Saved data entries:
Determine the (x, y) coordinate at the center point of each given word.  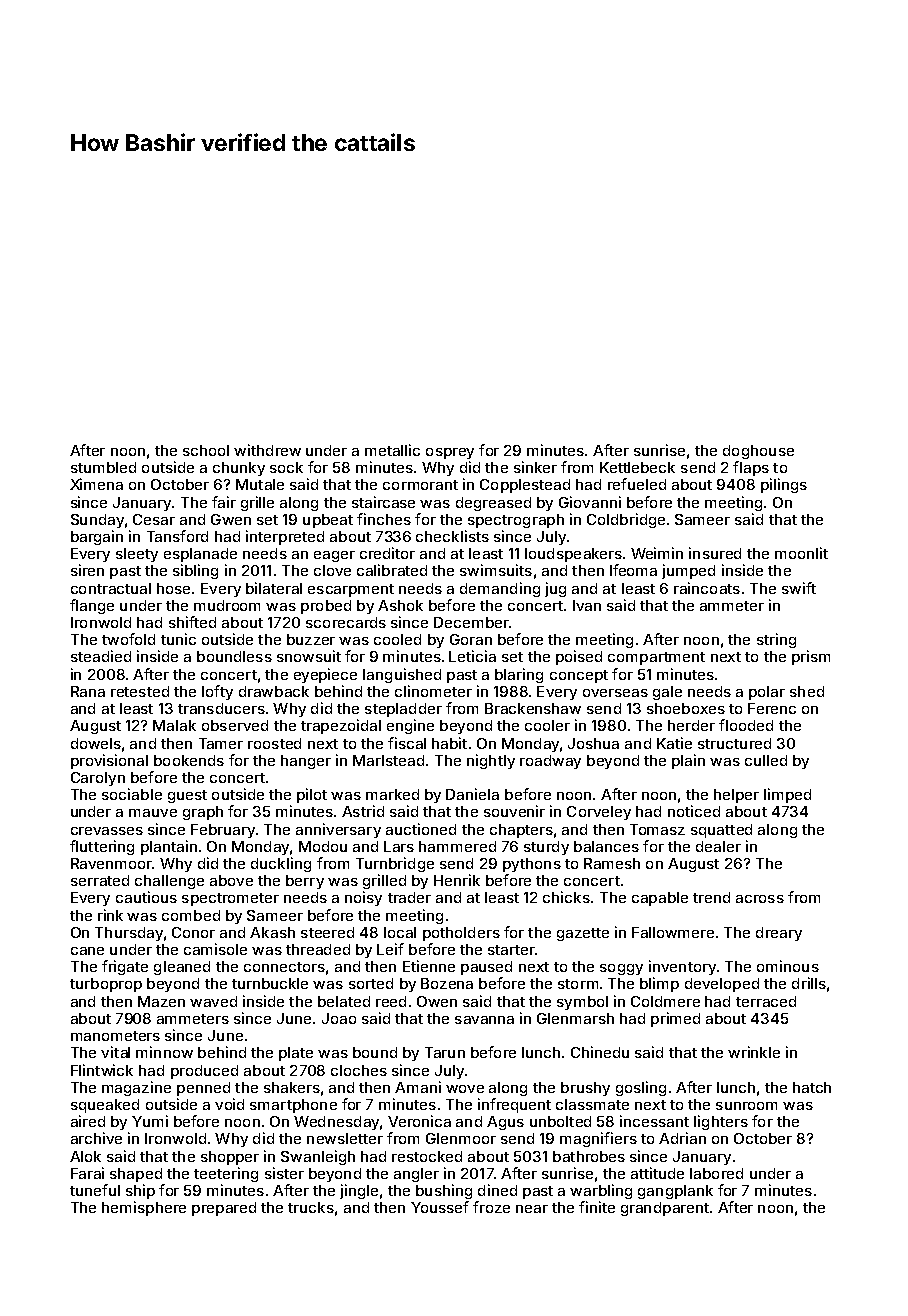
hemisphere (144, 1208)
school (206, 450)
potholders (461, 934)
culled (766, 760)
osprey (450, 453)
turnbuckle (270, 983)
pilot (312, 795)
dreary (779, 934)
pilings (784, 485)
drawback (274, 691)
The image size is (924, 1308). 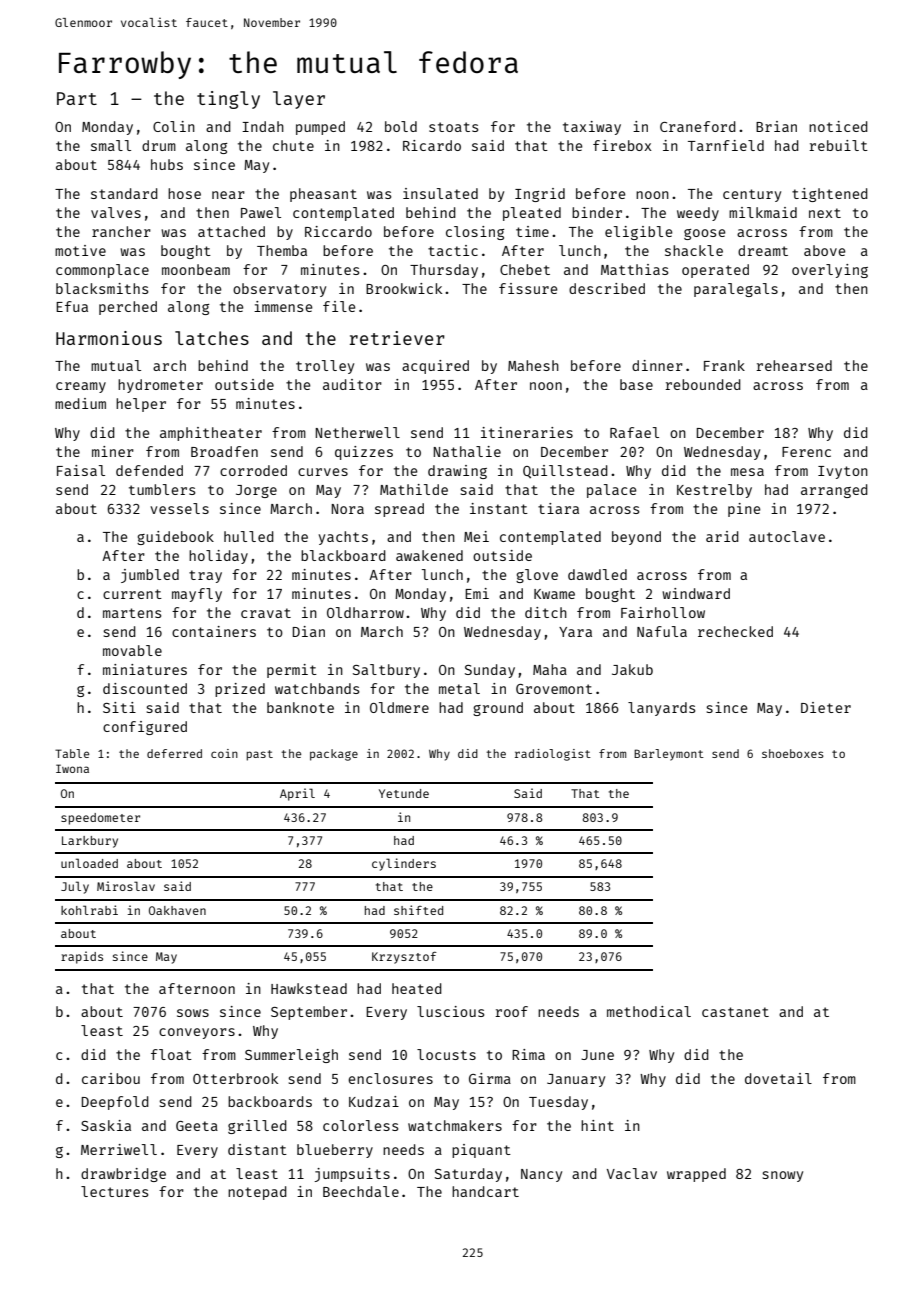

WHAT IS EXPECTED: Please rewrite the listing above with "center point" replaced by "middle" and everything else unchanged. Leave the pictures out of your answer.

CORRECT RESPONSE:
Determine the (x, y) coordinate at the middle of each given word.  
hemisphere (144, 1208)
school (206, 450)
potholders (461, 934)
culled (766, 760)
osprey (450, 453)
turnbuckle (270, 983)
pilot (312, 795)
dreary (779, 934)
pilings (784, 485)
drawback (274, 691)
The image size is (924, 1308). 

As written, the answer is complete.